-- Task data --
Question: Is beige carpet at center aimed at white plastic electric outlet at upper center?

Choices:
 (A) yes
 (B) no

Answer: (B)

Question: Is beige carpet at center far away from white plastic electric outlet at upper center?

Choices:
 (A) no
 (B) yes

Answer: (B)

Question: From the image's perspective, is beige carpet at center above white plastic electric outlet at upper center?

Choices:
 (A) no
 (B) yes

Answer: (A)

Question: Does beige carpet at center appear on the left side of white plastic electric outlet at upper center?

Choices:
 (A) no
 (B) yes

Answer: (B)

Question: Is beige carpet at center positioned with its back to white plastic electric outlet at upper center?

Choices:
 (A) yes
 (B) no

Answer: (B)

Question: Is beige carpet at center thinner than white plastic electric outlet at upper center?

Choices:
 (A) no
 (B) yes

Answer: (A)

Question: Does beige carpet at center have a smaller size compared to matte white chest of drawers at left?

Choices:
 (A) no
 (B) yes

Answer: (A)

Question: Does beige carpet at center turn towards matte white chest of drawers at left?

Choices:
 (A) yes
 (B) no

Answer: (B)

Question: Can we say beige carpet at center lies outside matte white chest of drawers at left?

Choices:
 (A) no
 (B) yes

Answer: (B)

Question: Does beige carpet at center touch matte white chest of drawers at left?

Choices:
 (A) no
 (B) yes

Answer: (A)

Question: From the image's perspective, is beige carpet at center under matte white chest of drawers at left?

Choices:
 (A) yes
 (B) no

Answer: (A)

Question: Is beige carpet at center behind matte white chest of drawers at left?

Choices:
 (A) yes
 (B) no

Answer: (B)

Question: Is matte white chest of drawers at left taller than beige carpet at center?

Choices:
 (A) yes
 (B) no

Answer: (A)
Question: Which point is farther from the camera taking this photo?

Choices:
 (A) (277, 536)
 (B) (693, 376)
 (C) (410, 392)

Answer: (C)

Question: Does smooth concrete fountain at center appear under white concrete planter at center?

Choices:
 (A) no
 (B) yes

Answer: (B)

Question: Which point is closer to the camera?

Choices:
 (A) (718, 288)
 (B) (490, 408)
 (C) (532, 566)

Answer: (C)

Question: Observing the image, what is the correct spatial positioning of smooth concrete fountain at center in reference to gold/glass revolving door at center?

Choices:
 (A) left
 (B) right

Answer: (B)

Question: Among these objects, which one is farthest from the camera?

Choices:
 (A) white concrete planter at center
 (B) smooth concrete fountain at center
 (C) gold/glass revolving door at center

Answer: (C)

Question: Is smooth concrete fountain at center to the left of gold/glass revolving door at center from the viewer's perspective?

-- Aim of the task --
Rewrite all of the records above in full, replacing every instance of "beige carpet" with "gray rug" and keeping everything else the same.

-- Solution for this exercise --
Question: Is gray rug at center aimed at white plastic electric outlet at upper center?

Choices:
 (A) yes
 (B) no

Answer: (B)

Question: Is gray rug at center far away from white plastic electric outlet at upper center?

Choices:
 (A) no
 (B) yes

Answer: (B)

Question: From the image's perspective, is gray rug at center above white plastic electric outlet at upper center?

Choices:
 (A) no
 (B) yes

Answer: (A)

Question: Does gray rug at center appear on the left side of white plastic electric outlet at upper center?

Choices:
 (A) no
 (B) yes

Answer: (B)

Question: Is gray rug at center positioned with its back to white plastic electric outlet at upper center?

Choices:
 (A) yes
 (B) no

Answer: (B)

Question: Is gray rug at center thinner than white plastic electric outlet at upper center?

Choices:
 (A) no
 (B) yes

Answer: (A)

Question: Does gray rug at center have a smaller size compared to matte white chest of drawers at left?

Choices:
 (A) no
 (B) yes

Answer: (A)

Question: Does gray rug at center turn towards matte white chest of drawers at left?

Choices:
 (A) yes
 (B) no

Answer: (B)

Question: Can we say gray rug at center lies outside matte white chest of drawers at left?

Choices:
 (A) no
 (B) yes

Answer: (B)

Question: Does gray rug at center touch matte white chest of drawers at left?

Choices:
 (A) no
 (B) yes

Answer: (A)

Question: From the image's perspective, is gray rug at center under matte white chest of drawers at left?

Choices:
 (A) yes
 (B) no

Answer: (A)

Question: Is gray rug at center behind matte white chest of drawers at left?

Choices:
 (A) yes
 (B) no

Answer: (B)

Question: Is matte white chest of drawers at left taller than gray rug at center?

Choices:
 (A) yes
 (B) no

Answer: (A)
Question: Which point is farther from the camera taking this photo?

Choices:
 (A) (277, 536)
 (B) (693, 376)
 (C) (410, 392)

Answer: (C)

Question: Does smooth concrete fountain at center appear under white concrete planter at center?

Choices:
 (A) no
 (B) yes

Answer: (B)

Question: Which point is closer to the camera?

Choices:
 (A) (718, 288)
 (B) (490, 408)
 (C) (532, 566)

Answer: (C)

Question: Observing the image, what is the correct spatial positioning of smooth concrete fountain at center in reference to gold/glass revolving door at center?

Choices:
 (A) left
 (B) right

Answer: (B)

Question: Among these objects, which one is farthest from the camera?

Choices:
 (A) white concrete planter at center
 (B) smooth concrete fountain at center
 (C) gold/glass revolving door at center

Answer: (C)

Question: Is smooth concrete fountain at center to the left of gold/glass revolving door at center from the viewer's perspective?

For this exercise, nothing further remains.